## What you have to do:
Every line below needs to be transcribed without alteration, and no image may be carried over.
★ ★ ★ ★ ★ ★ ★
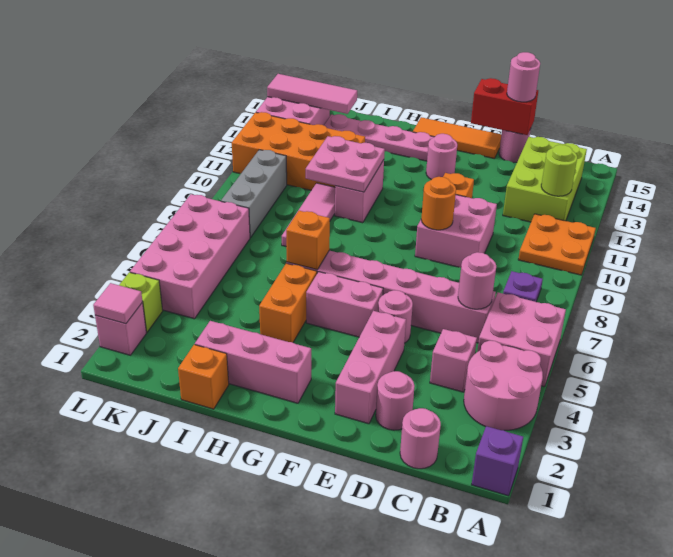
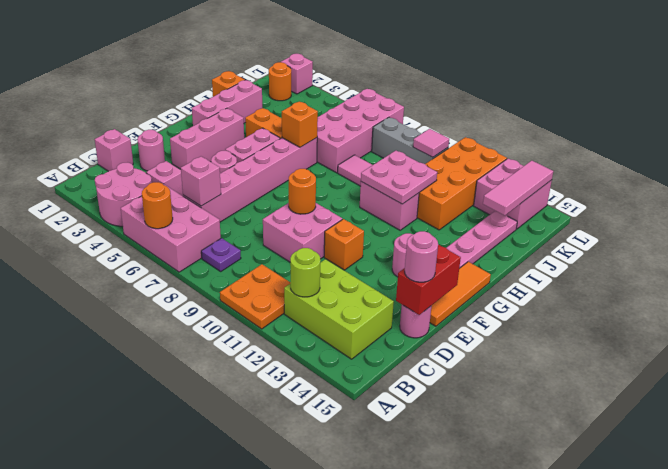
purple brick A1 level 1 -> none
pink brick A5:B6 level 1 -> pink brick A5:B7 level 1
none -> orange round brick A6 level 2
pink round brick C1 level 1 -> pink brick C1 level 1
pink round brick C6 level 2 -> pink brick C6 level 2
pink brick E2:E4 level 1 -> pink brick E3:G3 level 1
none -> orange round brick K2 level 1
pink brick K4:L7 level 1 -> pink brick I6:L7 level 1
pink tile L2 level 2 -> pink tile K10 level 2
lime brick L3 level 1 -> none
★ ★ ★ ★ ★ ★ ★
## Result of this exercise:
purple brick A1 level 1 -> none
pink brick A5:B6 level 1 -> pink brick A5:B7 level 1
none -> orange round brick A6 level 2
pink round brick C1 level 1 -> pink brick C1 level 1
pink round brick C6 level 2 -> pink brick C6 level 2
pink brick E2:E4 level 1 -> pink brick E3:G3 level 1
none -> orange round brick K2 level 1
pink brick K4:L7 level 1 -> pink brick I6:L7 level 1
pink tile L2 level 2 -> pink tile K10 level 2
lime brick L3 level 1 -> none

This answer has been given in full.